→ Set exercise:
Where the word "fill" occurs in a line, return that line.

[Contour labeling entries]
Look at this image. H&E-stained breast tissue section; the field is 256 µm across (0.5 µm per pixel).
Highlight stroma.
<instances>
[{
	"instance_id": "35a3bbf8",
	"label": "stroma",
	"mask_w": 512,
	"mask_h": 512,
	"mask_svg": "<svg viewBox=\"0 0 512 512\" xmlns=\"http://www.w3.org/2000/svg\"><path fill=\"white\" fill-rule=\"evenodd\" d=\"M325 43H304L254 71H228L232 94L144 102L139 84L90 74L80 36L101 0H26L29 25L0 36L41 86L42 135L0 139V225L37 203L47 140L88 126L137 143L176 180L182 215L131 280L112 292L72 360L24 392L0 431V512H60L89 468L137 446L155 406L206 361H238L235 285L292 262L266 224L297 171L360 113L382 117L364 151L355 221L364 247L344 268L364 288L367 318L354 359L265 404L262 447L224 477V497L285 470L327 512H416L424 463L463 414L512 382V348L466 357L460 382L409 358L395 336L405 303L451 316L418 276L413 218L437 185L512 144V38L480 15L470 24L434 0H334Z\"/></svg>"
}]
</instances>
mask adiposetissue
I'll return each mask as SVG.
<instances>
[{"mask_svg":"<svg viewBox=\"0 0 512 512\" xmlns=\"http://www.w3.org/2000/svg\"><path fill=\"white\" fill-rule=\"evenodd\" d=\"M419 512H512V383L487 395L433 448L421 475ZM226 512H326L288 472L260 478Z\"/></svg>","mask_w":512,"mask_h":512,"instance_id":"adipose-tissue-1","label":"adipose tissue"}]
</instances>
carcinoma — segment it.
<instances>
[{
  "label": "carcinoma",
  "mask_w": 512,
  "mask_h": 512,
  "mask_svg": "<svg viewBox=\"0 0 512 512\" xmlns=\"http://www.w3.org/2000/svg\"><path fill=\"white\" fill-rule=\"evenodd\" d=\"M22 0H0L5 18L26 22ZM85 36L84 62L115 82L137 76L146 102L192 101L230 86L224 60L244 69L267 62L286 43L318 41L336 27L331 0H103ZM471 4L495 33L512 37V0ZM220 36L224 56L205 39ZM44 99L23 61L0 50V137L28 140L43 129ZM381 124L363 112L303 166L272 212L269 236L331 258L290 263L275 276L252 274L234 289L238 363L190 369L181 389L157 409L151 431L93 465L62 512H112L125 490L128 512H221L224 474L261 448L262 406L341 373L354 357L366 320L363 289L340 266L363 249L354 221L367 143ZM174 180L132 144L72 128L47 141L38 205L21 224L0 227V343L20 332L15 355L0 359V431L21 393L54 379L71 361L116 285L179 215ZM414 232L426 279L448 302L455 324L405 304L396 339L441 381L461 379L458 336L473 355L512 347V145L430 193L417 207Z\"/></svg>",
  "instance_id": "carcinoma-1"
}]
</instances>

→ Exercise response:
	"mask_svg": "<svg viewBox=\"0 0 512 512\" xmlns=\"http://www.w3.org/2000/svg\"><path fill=\"white\" fill-rule=\"evenodd\" d=\"M325 43H304L254 71H228L232 94L144 102L139 84L90 74L80 36L101 0H26L29 25L0 36L41 86L42 135L0 139V225L37 203L47 140L88 126L137 143L176 180L182 215L131 280L112 292L72 360L24 392L0 431V512H60L89 468L137 446L155 406L206 361H238L235 285L292 262L266 224L297 171L360 113L382 117L364 151L355 221L364 247L344 268L364 288L367 318L354 359L265 404L262 447L224 477V497L285 470L327 512H416L424 463L463 414L512 382V348L466 357L460 382L409 358L395 336L405 303L451 316L418 276L413 218L437 185L512 144V38L480 15L470 24L434 0H334Z\"/></svg>"
[{"mask_svg":"<svg viewBox=\"0 0 512 512\" xmlns=\"http://www.w3.org/2000/svg\"><path fill=\"white\" fill-rule=\"evenodd\" d=\"M419 512H512V383L487 395L433 448L421 475ZM226 512H326L288 472L260 478Z\"/></svg>","mask_w":512,"mask_h":512,"instance_id":"adipose-tissue-1","label":"adipose tissue"}]
  "mask_svg": "<svg viewBox=\"0 0 512 512\" xmlns=\"http://www.w3.org/2000/svg\"><path fill=\"white\" fill-rule=\"evenodd\" d=\"M22 0H0L5 18L26 22ZM85 36L84 62L115 82L137 76L146 102L192 101L230 86L224 60L244 69L267 62L286 43L318 41L336 27L331 0H103ZM471 4L495 33L512 37V0ZM220 36L224 56L205 39ZM44 99L23 61L0 50V137L28 140L43 129ZM381 124L363 112L303 166L272 212L269 236L331 258L290 263L275 276L252 274L234 289L238 363L190 369L181 389L157 409L151 431L93 465L62 512H112L125 490L128 512H221L224 474L261 448L262 406L341 373L354 357L366 320L363 289L340 266L363 249L354 221L367 143ZM174 180L132 144L72 128L47 141L38 205L21 224L0 227V343L20 332L15 355L0 359V431L21 393L54 379L71 361L116 285L179 215ZM414 232L426 279L448 302L455 324L405 304L396 339L441 381L461 379L458 336L473 355L512 347V145L430 193L417 207Z\"/></svg>",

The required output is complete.